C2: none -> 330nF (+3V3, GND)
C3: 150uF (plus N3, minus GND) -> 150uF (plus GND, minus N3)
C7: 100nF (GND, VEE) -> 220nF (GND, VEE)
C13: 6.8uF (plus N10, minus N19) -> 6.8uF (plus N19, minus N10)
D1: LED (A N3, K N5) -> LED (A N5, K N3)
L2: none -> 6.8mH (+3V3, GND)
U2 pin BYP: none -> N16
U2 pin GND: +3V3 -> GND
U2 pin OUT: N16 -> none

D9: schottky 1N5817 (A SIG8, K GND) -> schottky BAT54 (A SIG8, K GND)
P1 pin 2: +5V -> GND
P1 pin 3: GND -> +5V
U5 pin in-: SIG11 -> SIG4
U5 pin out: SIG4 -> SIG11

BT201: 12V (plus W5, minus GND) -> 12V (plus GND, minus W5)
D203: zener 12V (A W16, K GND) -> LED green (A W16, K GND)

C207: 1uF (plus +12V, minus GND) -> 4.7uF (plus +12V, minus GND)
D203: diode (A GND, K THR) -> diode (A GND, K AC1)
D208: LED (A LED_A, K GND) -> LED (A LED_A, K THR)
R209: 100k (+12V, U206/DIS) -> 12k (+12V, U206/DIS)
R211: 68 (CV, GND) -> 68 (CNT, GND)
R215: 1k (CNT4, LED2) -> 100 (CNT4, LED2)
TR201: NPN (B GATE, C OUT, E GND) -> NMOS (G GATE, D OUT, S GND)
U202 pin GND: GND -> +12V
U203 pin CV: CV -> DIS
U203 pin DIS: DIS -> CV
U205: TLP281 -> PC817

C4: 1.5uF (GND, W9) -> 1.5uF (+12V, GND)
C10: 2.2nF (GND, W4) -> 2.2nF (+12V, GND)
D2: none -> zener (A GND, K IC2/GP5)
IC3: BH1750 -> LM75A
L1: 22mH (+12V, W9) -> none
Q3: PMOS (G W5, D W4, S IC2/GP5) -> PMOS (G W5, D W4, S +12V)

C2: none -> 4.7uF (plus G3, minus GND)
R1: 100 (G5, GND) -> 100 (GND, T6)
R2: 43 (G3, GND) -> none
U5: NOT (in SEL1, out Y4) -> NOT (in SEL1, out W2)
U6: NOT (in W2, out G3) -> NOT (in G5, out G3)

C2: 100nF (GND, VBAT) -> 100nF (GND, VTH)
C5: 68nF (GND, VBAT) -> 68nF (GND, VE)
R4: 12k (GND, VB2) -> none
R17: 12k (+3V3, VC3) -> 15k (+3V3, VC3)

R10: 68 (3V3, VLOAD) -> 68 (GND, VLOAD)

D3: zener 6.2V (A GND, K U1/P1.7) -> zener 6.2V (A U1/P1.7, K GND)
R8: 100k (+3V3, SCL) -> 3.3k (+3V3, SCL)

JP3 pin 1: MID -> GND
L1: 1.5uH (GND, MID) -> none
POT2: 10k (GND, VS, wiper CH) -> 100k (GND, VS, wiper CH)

================

YOUR OBJECTIVE
Would you retype all of the lines shown above, exactly as given?

YOUR RESPONSE
C2: none -> 330nF (+3V3, GND)
C3: 150uF (plus N3, minus GND) -> 150uF (plus GND, minus N3)
C7: 100nF (GND, VEE) -> 220nF (GND, VEE)
C13: 6.8uF (plus N10, minus N19) -> 6.8uF (plus N19, minus N10)
D1: LED (A N3, K N5) -> LED (A N5, K N3)
L2: none -> 6.8mH (+3V3, GND)
U2 pin BYP: none -> N16
U2 pin GND: +3V3 -> GND
U2 pin OUT: N16 -> none

D9: schottky 1N5817 (A SIG8, K GND) -> schottky BAT54 (A SIG8, K GND)
P1 pin 2: +5V -> GND
P1 pin 3: GND -> +5V
U5 pin in-: SIG11 -> SIG4
U5 pin out: SIG4 -> SIG11

BT201: 12V (plus W5, minus GND) -> 12V (plus GND, minus W5)
D203: zener 12V (A W16, K GND) -> LED green (A W16, K GND)

C207: 1uF (plus +12V, minus GND) -> 4.7uF (plus +12V, minus GND)
D203: diode (A GND, K THR) -> diode (A GND, K AC1)
D208: LED (A LED_A, K GND) -> LED (A LED_A, K THR)
R209: 100k (+12V, U206/DIS) -> 12k (+12V, U206/DIS)
R211: 68 (CV, GND) -> 68 (CNT, GND)
R215: 1k (CNT4, LED2) -> 100 (CNT4, LED2)
TR201: NPN (B GATE, C OUT, E GND) -> NMOS (G GATE, D OUT, S GND)
U202 pin GND: GND -> +12V
U203 pin CV: CV -> DIS
U203 pin DIS: DIS -> CV
U205: TLP281 -> PC817

C4: 1.5uF (GND, W9) -> 1.5uF (+12V, GND)
C10: 2.2nF (GND, W4) -> 2.2nF (+12V, GND)
D2: none -> zener (A GND, K IC2/GP5)
IC3: BH1750 -> LM75A
L1: 22mH (+12V, W9) -> none
Q3: PMOS (G W5, D W4, S IC2/GP5) -> PMOS (G W5, D W4, S +12V)

C2: none -> 4.7uF (plus G3, minus GND)
R1: 100 (G5, GND) -> 100 (GND, T6)
R2: 43 (G3, GND) -> none
U5: NOT (in SEL1, out Y4) -> NOT (in SEL1, out W2)
U6: NOT (in W2, out G3) -> NOT (in G5, out G3)

C2: 100nF (GND, VBAT) -> 100nF (GND, VTH)
C5: 68nF (GND, VBAT) -> 68nF (GND, VE)
R4: 12k (GND, VB2) -> none
R17: 12k (+3V3, VC3) -> 15k (+3V3, VC3)

R10: 68 (3V3, VLOAD) -> 68 (GND, VLOAD)

D3: zener 6.2V (A GND, K U1/P1.7) -> zener 6.2V (A U1/P1.7, K GND)
R8: 100k (+3V3, SCL) -> 3.3k (+3V3, SCL)

JP3 pin 1: MID -> GND
L1: 1.5uH (GND, MID) -> none
POT2: 10k (GND, VS, wiper CH) -> 100k (GND, VS, wiper CH)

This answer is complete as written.